▸ To do: Read the data, and whenever a line holds the word "turned", report that line.

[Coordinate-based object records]
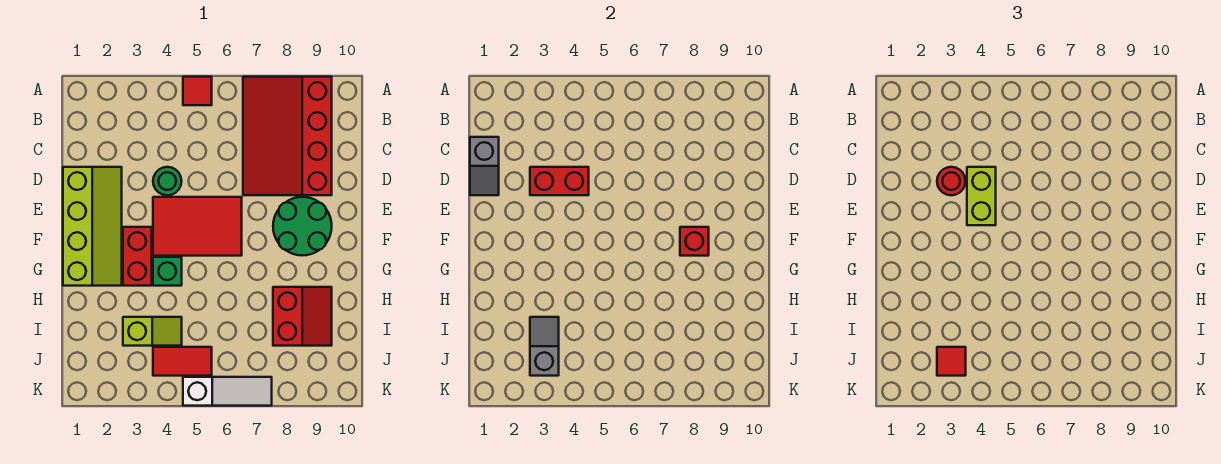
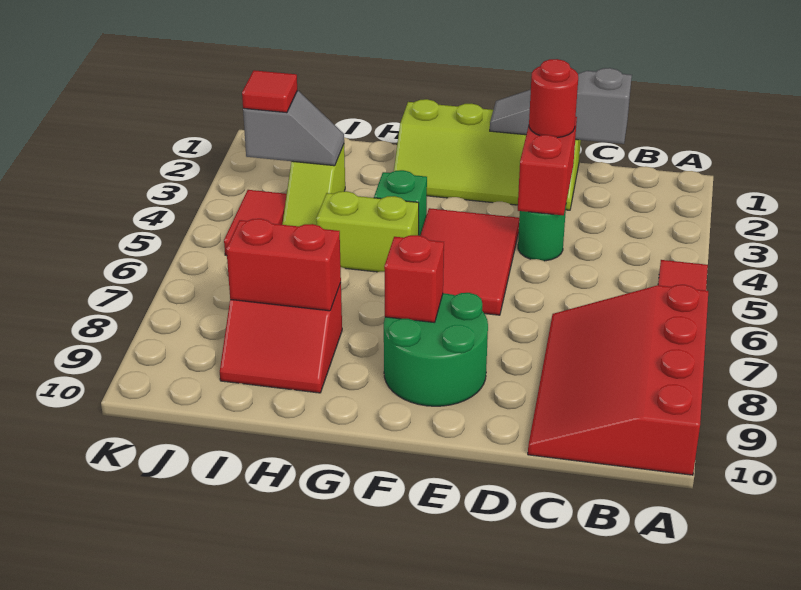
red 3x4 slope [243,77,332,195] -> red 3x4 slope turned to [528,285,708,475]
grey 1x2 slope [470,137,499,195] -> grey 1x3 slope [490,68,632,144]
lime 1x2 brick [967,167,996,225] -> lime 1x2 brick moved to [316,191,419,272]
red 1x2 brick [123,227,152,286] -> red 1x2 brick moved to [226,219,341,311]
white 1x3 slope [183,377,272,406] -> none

...

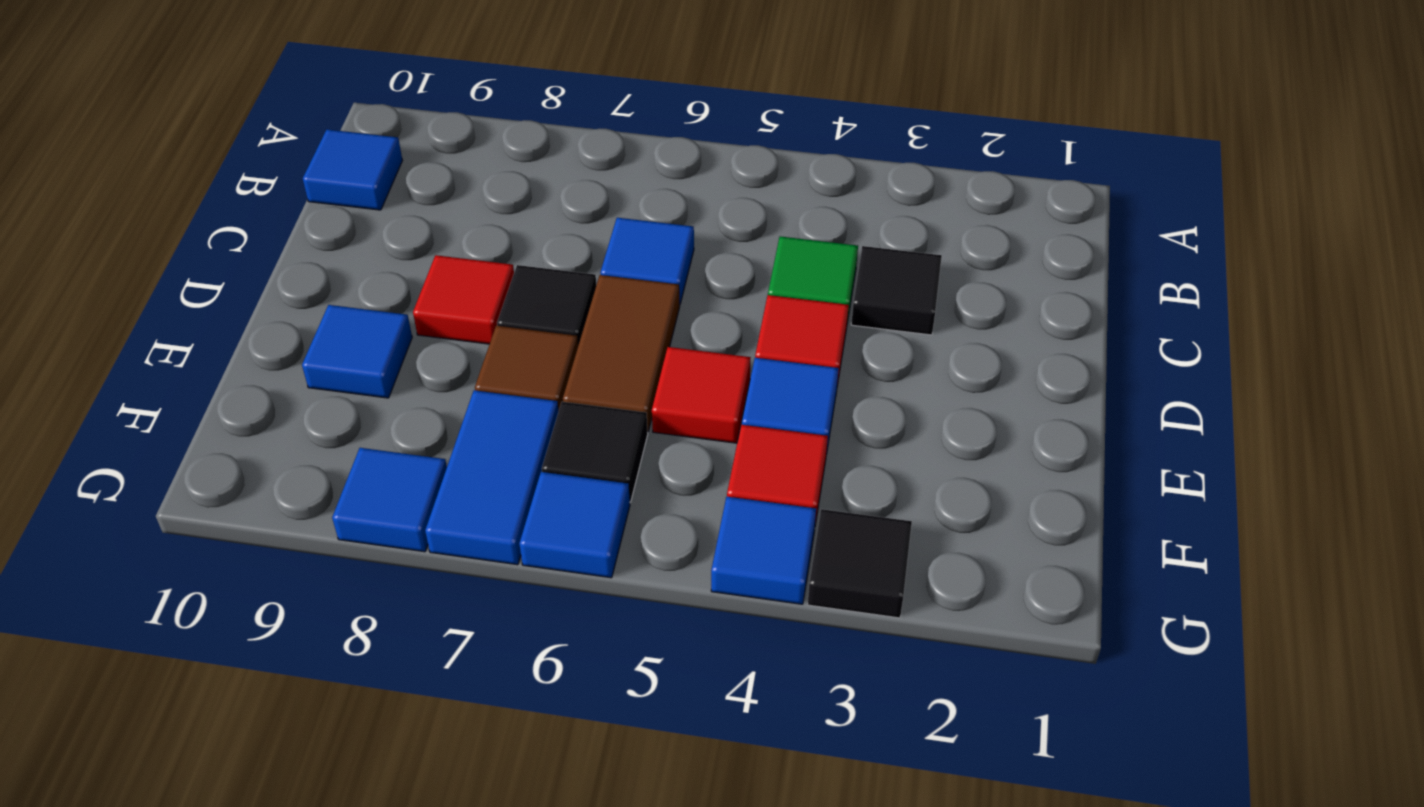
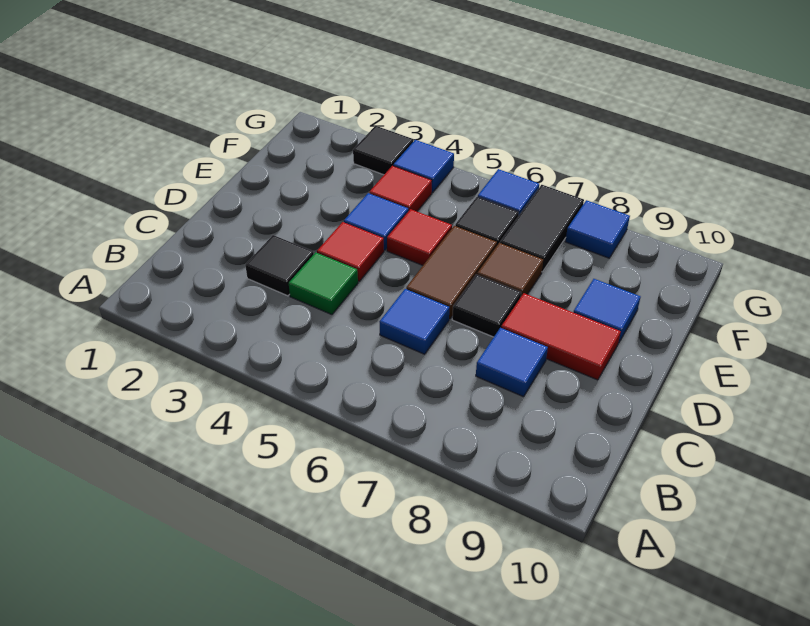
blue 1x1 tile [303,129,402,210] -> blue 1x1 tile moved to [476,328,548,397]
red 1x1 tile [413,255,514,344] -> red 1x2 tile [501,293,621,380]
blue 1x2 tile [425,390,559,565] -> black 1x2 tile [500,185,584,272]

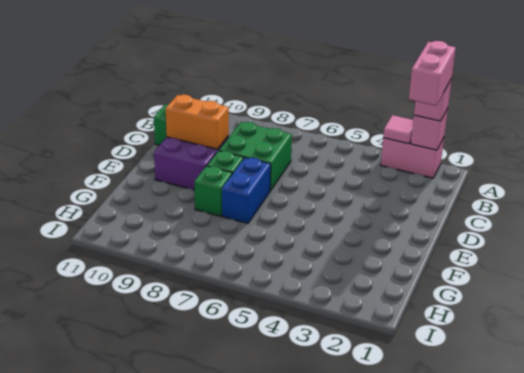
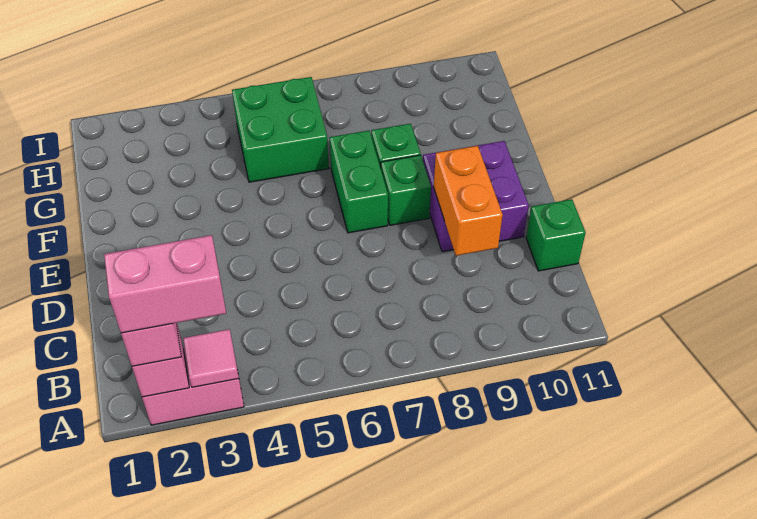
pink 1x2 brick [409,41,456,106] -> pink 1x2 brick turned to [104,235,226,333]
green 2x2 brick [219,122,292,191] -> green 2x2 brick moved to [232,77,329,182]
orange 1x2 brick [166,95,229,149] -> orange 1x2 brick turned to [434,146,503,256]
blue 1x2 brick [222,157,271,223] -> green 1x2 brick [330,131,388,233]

▸ Answer to this problem:
red 3x4 slope [243,77,332,195] -> red 3x4 slope turned to [528,285,708,475]
pink 1x2 brick [409,41,456,106] -> pink 1x2 brick turned to [104,235,226,333]
orange 1x2 brick [166,95,229,149] -> orange 1x2 brick turned to [434,146,503,256]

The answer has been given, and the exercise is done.